As the answer, give a copy of each line below that includes the word "cone".
(STORED DATA begins)
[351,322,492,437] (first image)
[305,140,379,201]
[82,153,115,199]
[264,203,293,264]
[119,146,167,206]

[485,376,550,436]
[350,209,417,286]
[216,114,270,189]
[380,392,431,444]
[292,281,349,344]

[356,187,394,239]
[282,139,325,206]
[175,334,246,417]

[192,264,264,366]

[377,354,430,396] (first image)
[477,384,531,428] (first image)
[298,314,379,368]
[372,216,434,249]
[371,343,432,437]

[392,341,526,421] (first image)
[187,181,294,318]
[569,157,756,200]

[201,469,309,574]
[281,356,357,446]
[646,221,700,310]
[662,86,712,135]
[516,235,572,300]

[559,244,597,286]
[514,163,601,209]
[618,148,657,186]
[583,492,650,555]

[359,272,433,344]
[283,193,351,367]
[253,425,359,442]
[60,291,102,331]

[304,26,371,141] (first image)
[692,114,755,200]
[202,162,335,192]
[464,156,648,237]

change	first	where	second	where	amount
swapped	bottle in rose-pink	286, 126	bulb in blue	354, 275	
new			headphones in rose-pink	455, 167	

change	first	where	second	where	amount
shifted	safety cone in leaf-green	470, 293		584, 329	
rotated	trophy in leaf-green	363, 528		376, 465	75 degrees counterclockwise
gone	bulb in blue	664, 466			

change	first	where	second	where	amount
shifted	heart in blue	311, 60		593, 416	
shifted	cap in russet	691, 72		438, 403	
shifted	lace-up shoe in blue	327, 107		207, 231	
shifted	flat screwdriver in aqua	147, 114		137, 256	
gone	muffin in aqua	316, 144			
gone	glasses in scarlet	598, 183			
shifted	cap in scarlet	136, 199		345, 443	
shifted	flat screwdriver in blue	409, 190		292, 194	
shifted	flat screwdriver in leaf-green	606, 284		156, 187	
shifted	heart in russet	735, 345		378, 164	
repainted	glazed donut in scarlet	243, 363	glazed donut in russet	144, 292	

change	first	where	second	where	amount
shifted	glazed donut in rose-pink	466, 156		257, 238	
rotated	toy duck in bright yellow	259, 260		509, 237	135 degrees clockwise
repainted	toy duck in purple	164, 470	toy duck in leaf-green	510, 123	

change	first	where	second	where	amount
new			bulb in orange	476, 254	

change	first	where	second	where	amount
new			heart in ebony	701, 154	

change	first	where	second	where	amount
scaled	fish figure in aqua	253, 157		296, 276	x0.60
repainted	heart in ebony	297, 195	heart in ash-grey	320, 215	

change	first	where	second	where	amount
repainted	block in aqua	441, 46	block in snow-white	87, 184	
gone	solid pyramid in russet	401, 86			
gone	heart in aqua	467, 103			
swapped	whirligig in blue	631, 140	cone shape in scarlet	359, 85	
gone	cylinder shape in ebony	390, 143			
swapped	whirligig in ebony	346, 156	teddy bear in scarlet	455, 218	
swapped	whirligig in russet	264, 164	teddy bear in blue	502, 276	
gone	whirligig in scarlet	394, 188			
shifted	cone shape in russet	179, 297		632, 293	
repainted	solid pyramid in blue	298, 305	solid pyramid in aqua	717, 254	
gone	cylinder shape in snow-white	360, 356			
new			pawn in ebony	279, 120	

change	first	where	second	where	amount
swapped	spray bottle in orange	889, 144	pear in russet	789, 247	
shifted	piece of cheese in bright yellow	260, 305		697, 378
(STORED DATA ends)
◆ ANSWER SECTION ◆
shifted	safety cone in leaf-green	470, 293		584, 329	
swapped	whirligig in blue	631, 140	cone shape in scarlet	359, 85	
shifted	cone shape in russet	179, 297		632, 293	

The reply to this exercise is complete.